— Exercise directions —
Read through the records below and copy each line that uses the word "teddy".

— Input records —
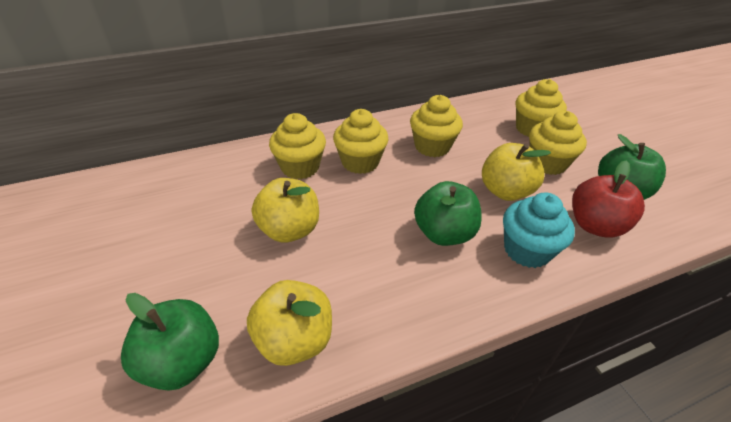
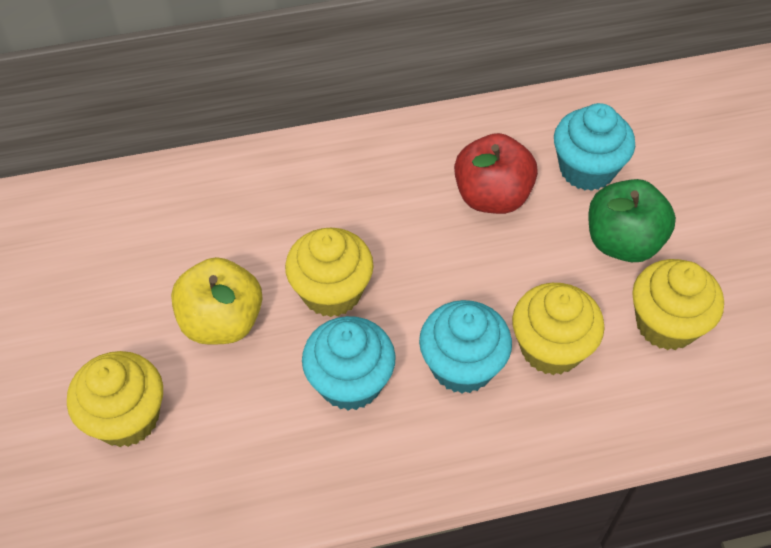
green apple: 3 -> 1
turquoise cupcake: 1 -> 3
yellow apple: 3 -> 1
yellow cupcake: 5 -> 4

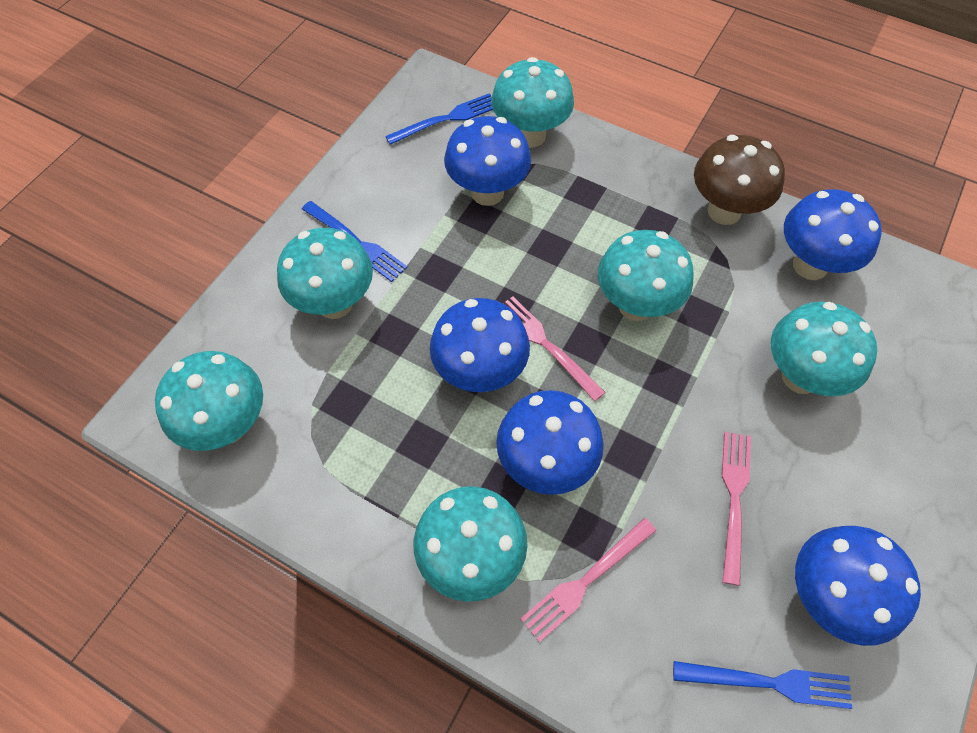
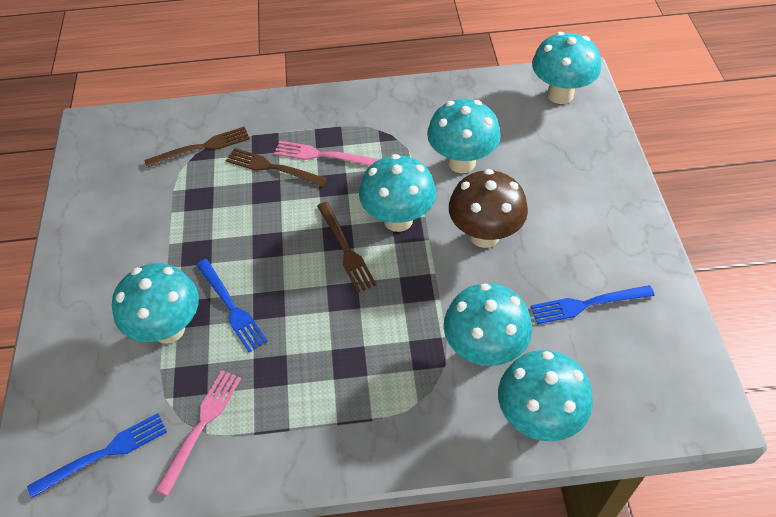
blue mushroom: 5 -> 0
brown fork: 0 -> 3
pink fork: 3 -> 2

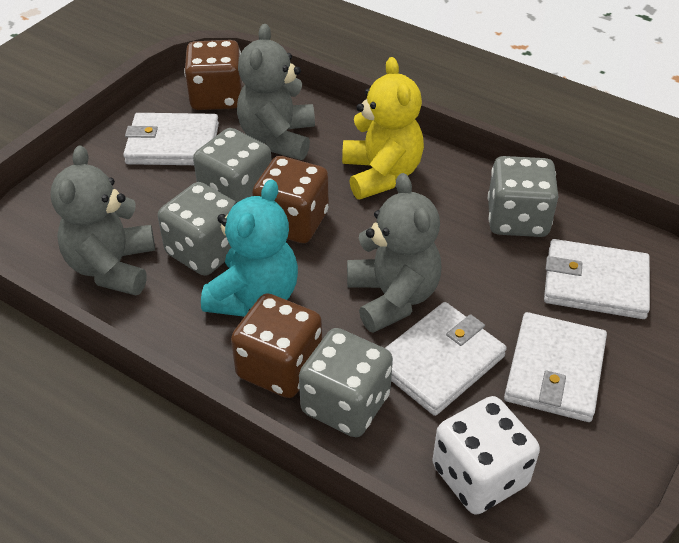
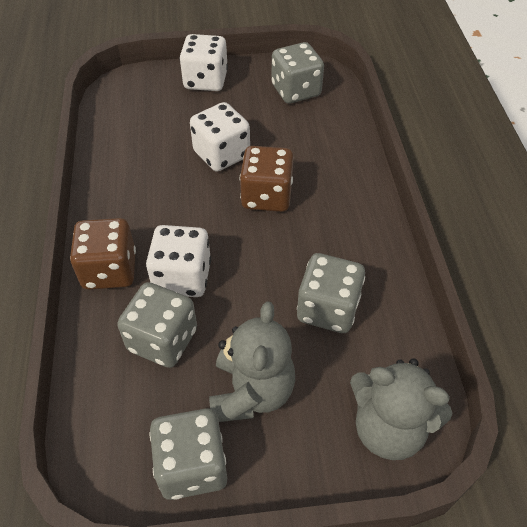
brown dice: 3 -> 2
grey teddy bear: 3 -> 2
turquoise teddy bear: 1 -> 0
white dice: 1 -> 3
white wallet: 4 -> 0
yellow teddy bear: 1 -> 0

— Exercise response —
grey teddy bear: 3 -> 2
turquoise teddy bear: 1 -> 0
yellow teddy bear: 1 -> 0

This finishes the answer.